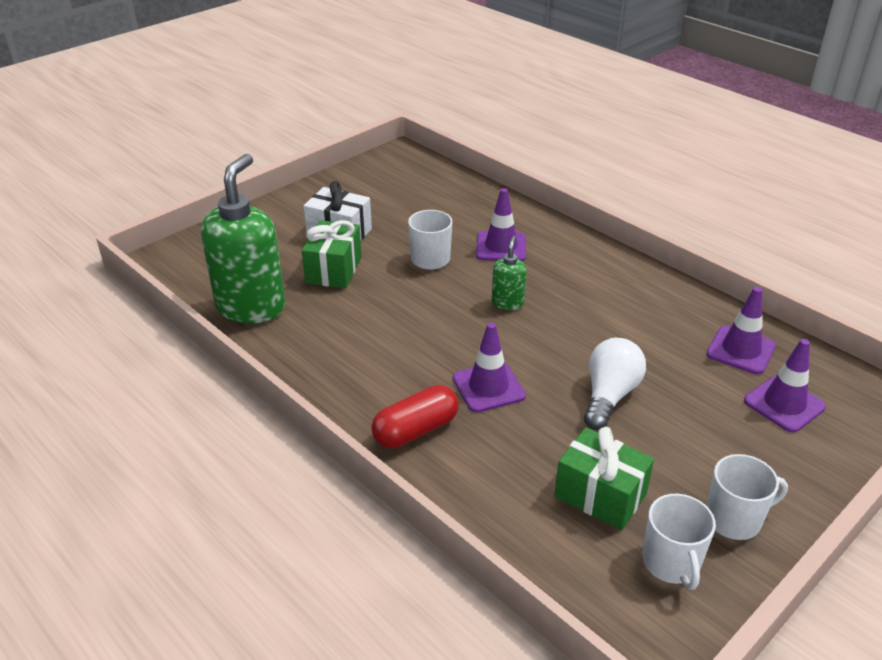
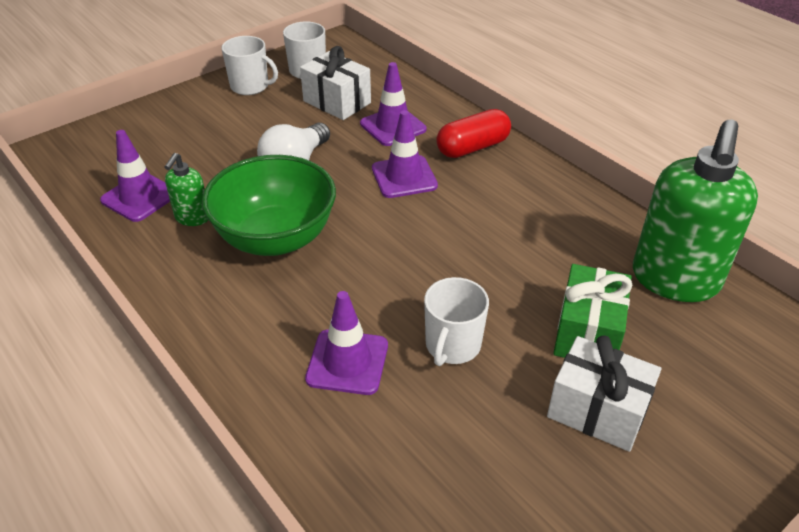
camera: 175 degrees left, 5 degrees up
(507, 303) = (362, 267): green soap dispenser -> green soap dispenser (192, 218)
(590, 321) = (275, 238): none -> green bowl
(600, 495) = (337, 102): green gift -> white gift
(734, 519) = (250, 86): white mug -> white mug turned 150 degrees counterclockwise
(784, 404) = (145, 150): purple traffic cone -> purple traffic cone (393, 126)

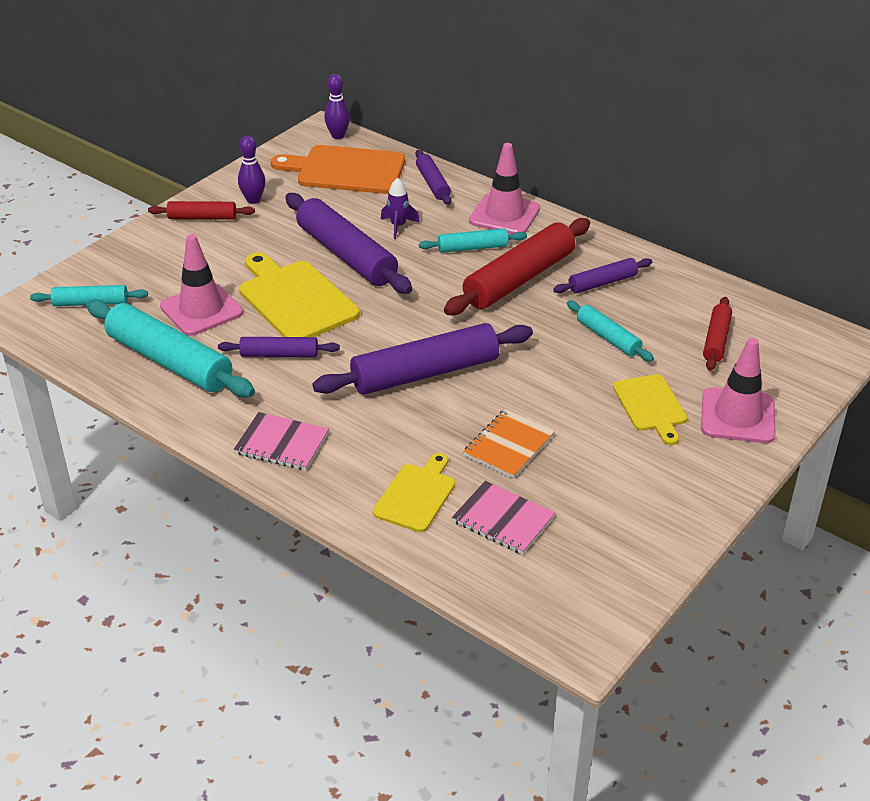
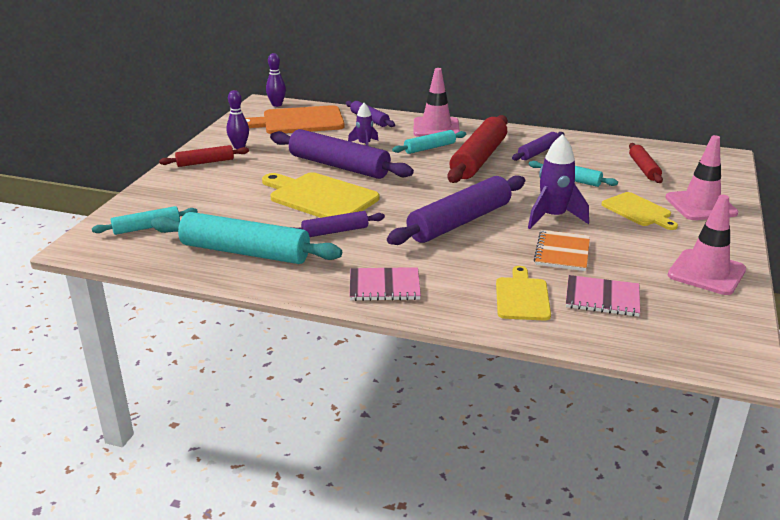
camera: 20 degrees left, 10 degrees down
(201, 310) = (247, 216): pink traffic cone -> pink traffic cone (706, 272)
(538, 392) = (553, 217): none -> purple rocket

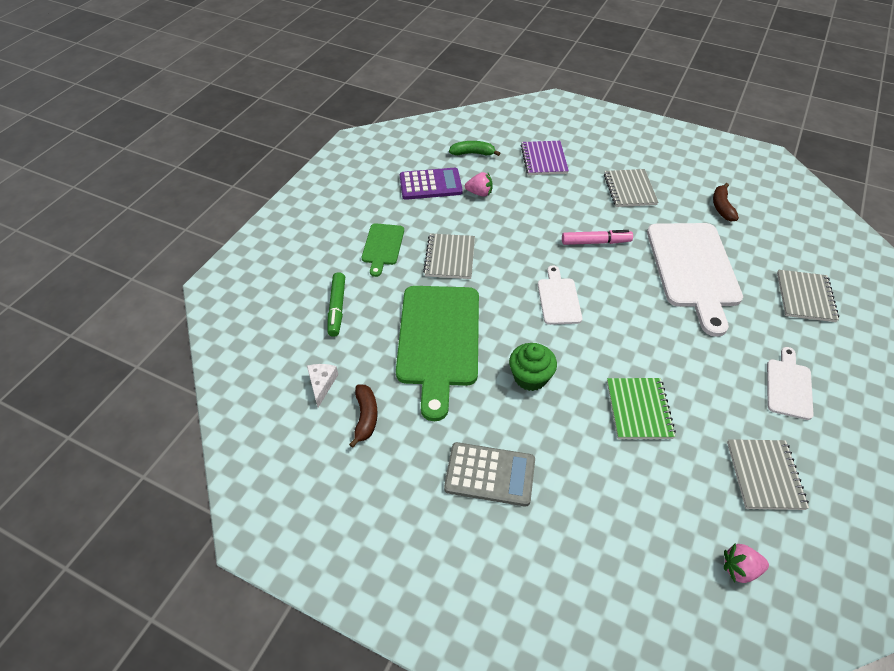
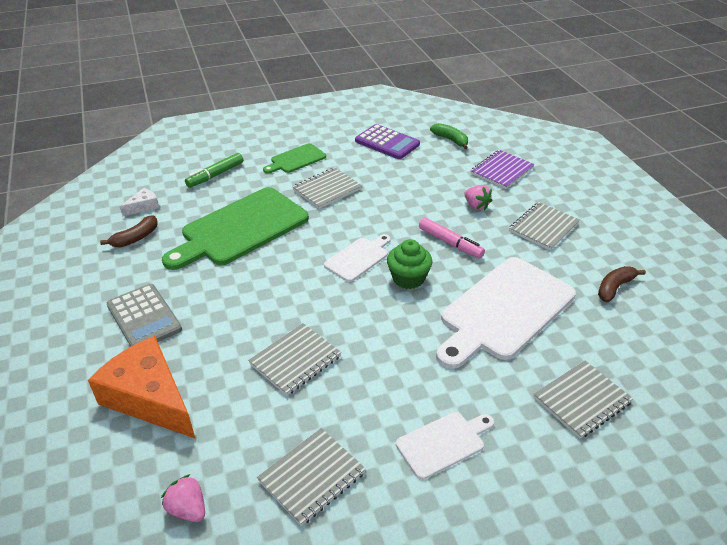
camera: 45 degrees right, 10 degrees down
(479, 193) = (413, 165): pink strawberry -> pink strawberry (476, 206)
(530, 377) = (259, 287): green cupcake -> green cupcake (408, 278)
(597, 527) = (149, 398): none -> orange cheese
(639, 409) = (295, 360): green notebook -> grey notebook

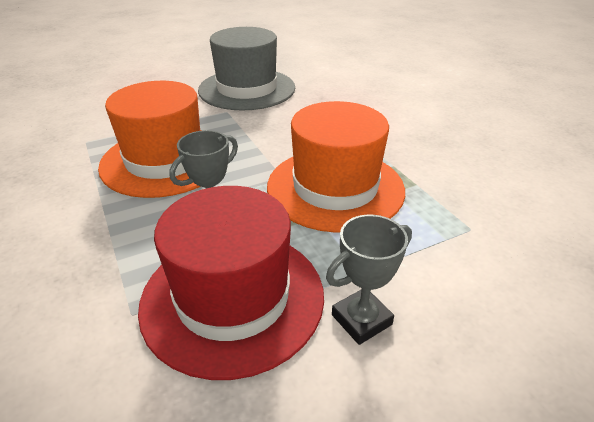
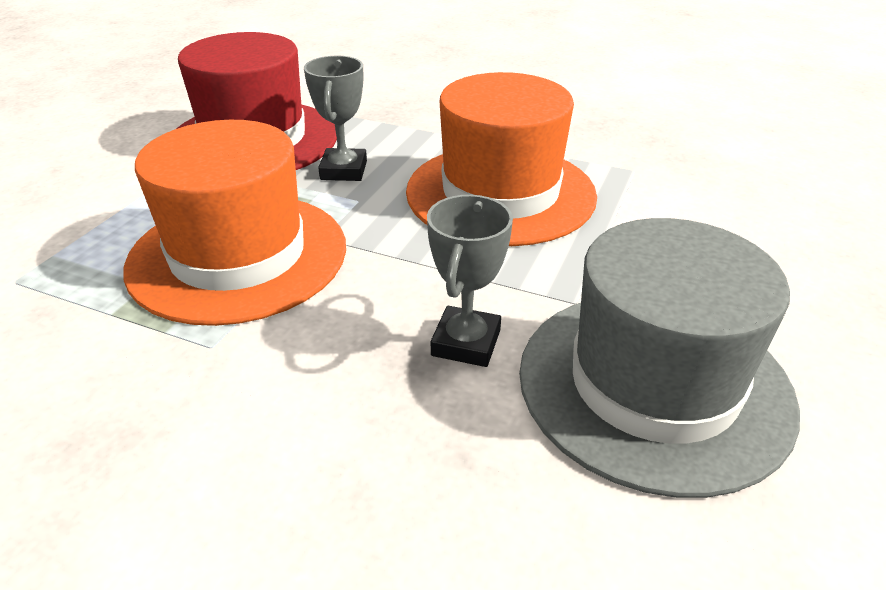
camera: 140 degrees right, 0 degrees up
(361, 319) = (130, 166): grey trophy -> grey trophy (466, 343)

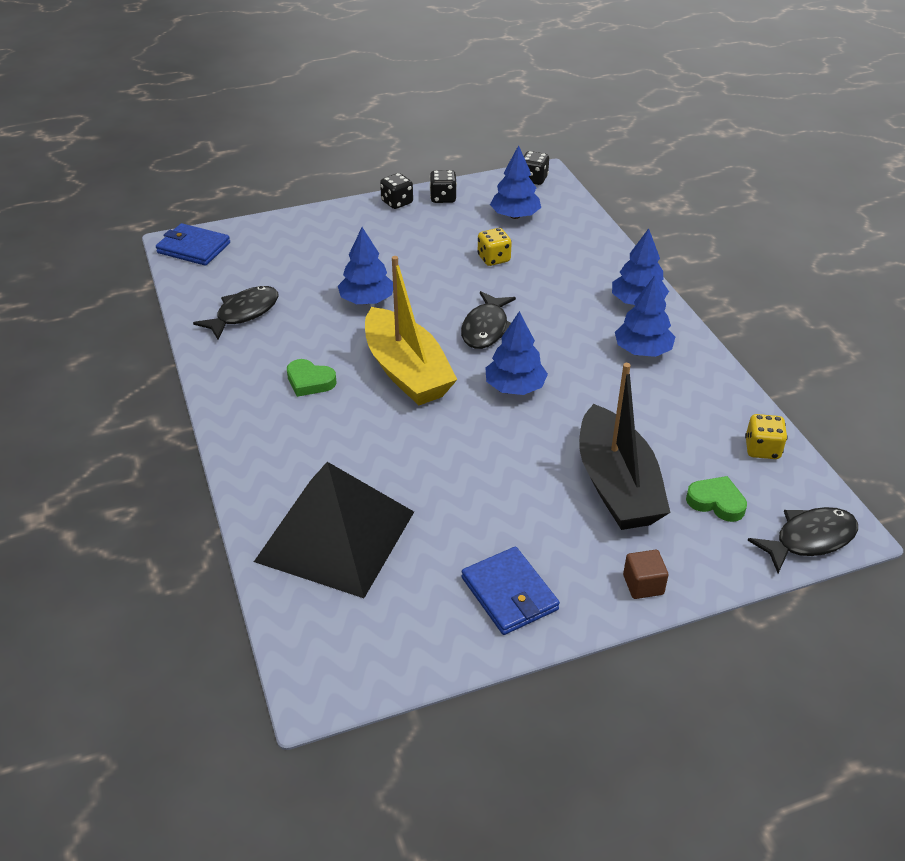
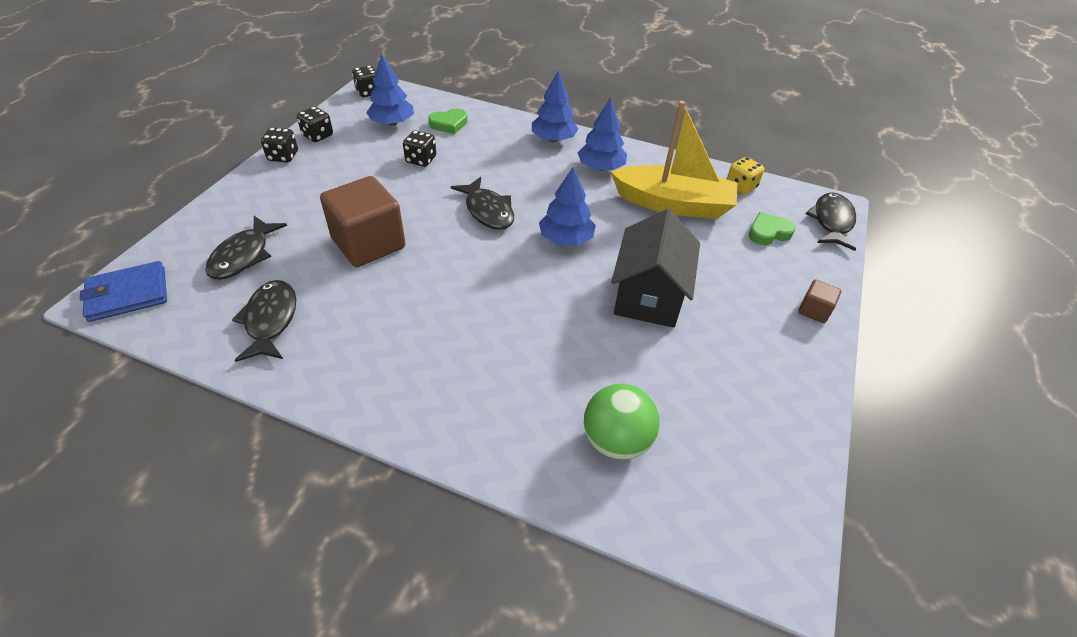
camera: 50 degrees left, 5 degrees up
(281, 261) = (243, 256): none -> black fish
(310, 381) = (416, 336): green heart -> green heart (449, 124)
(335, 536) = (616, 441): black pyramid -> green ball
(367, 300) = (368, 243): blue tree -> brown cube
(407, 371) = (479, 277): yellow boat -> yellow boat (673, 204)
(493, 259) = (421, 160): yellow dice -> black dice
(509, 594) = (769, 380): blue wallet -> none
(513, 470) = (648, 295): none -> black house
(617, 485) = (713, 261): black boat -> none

====================

• _PROBLEM REQUIREMENTS_
Please copy nothing but the lines from the one that holds "(509, 594) = (769, 380): blue wallet -> none" through the last line of the material above, exactly as written.

• _SOLUTION FOR THIS TASK_
(509, 594) = (769, 380): blue wallet -> none
(513, 470) = (648, 295): none -> black house
(617, 485) = (713, 261): black boat -> none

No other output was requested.